* _Work task_: Lines before the one containing "(487, 429) = (349, 383): blue" are left out; copy that line and every later line through the end of the data exactly.

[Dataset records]
• • •

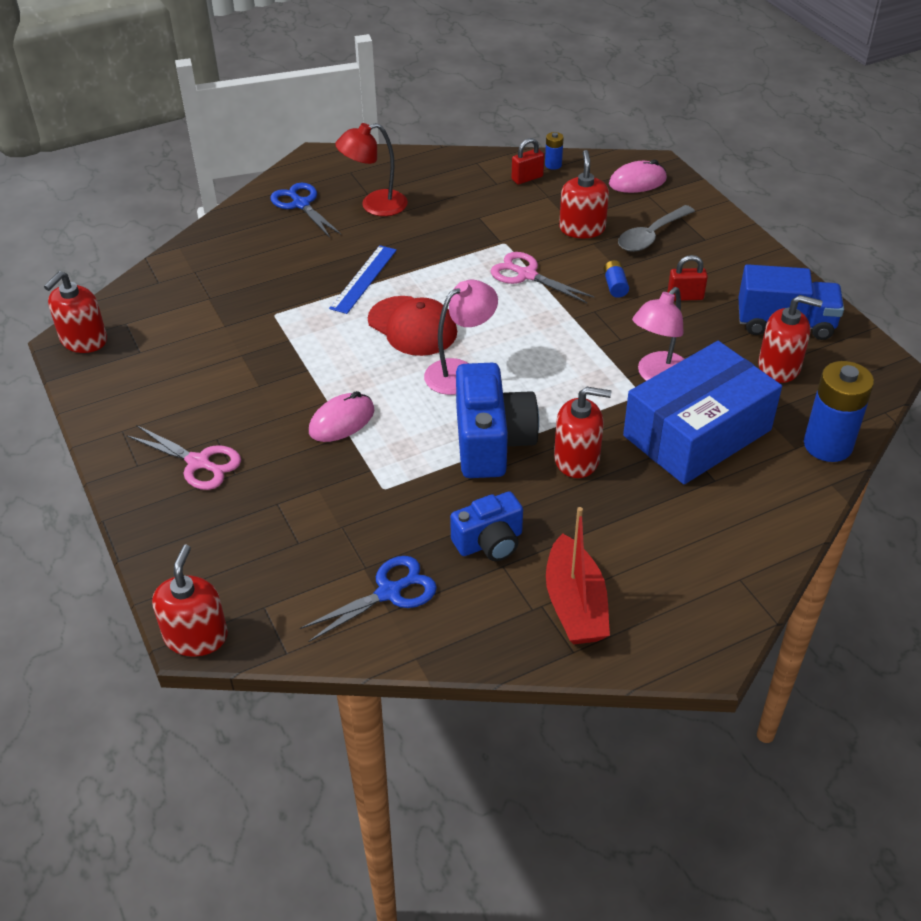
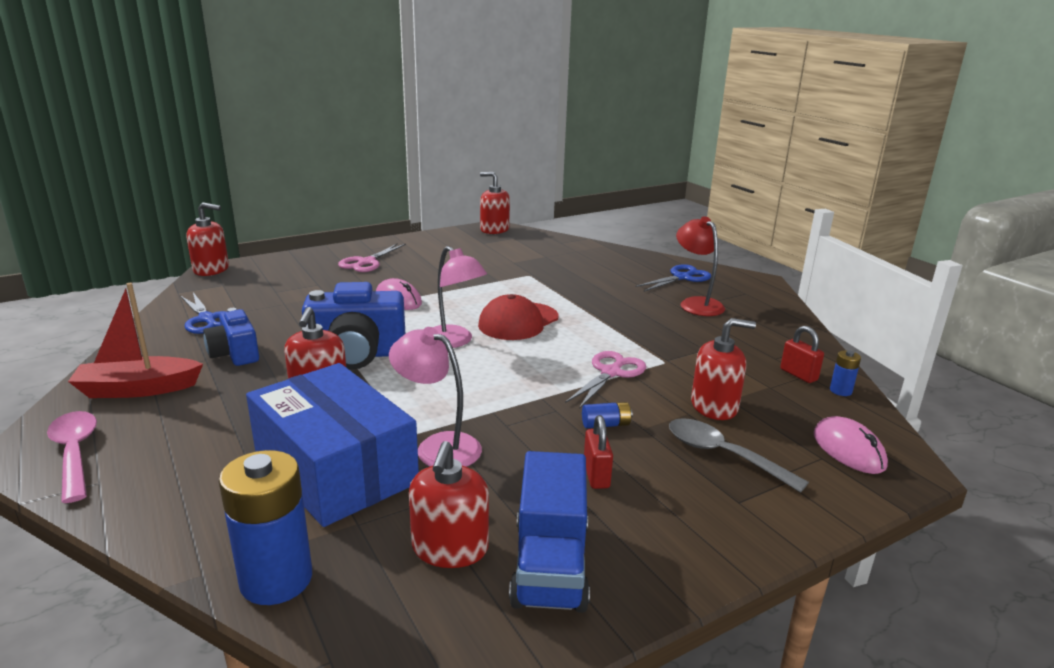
camera: 85 degrees right, 20 degrees down
(363, 279) = (582, 302): blue ruler -> none
(700, 612) = (75, 453): none -> pink spoon

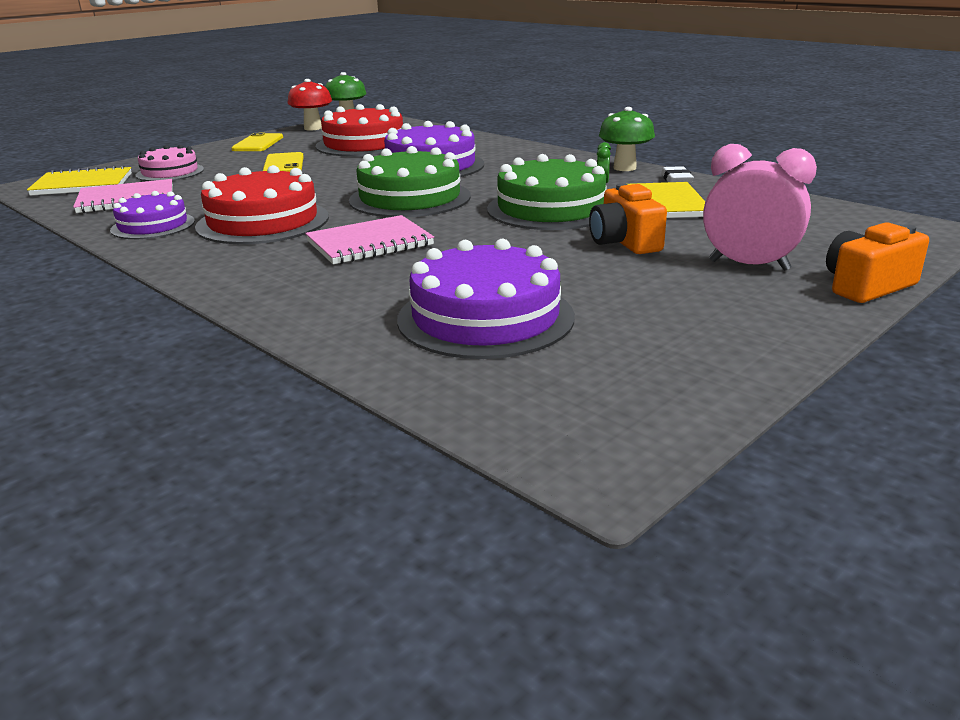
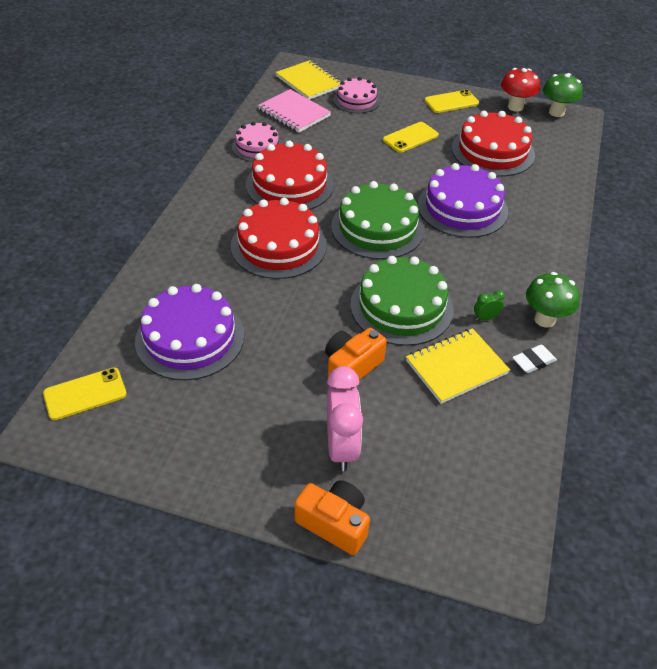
camera: 60 degrees right, 20 degrees up
(153, 225) = (257, 147): purple cake -> pink cake
(370, 243) = (278, 245): pink notebook -> red cake
(534, 413) = (85, 394): none -> yellow phone

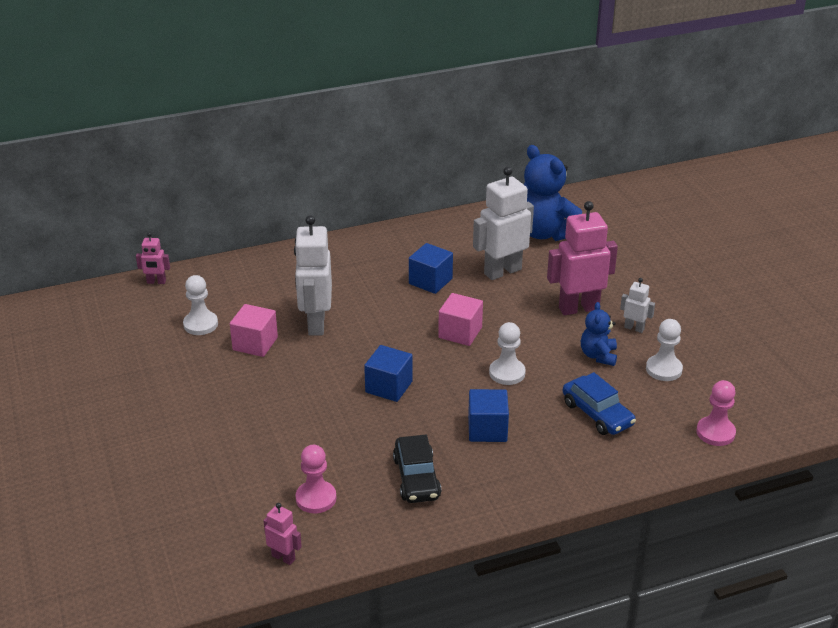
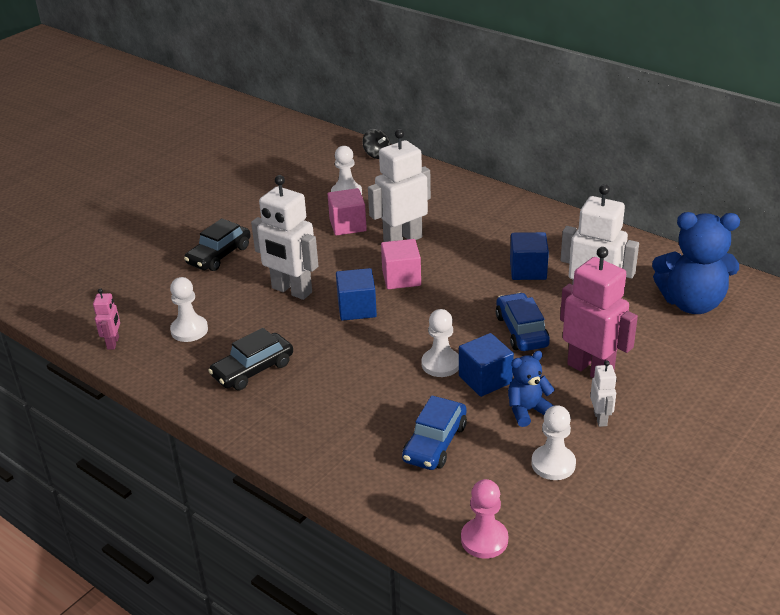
camera: 60 degrees right, 0 degrees up
(156, 282) = (377, 154): pink robot -> black spinning top
(210, 438) = (219, 255): none -> black car
(316, 498) = (189, 330): pink pawn -> white pawn
(321, 414) = (291, 291): none -> white robot
(460, 333) = (471, 315): pink cube -> pink cube (401, 278)
(487, 429) = (349, 383): blue cube -> blue cube (485, 379)
(504, 318) = (521, 331): none -> blue car
(546, 233) = (691, 303): blue teddy bear -> blue teddy bear turned 105 degrees counterclockwise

• • •

* _Result of the task_:
(487, 429) = (349, 383): blue cube -> blue cube (485, 379)
(504, 318) = (521, 331): none -> blue car
(546, 233) = (691, 303): blue teddy bear -> blue teddy bear turned 105 degrees counterclockwise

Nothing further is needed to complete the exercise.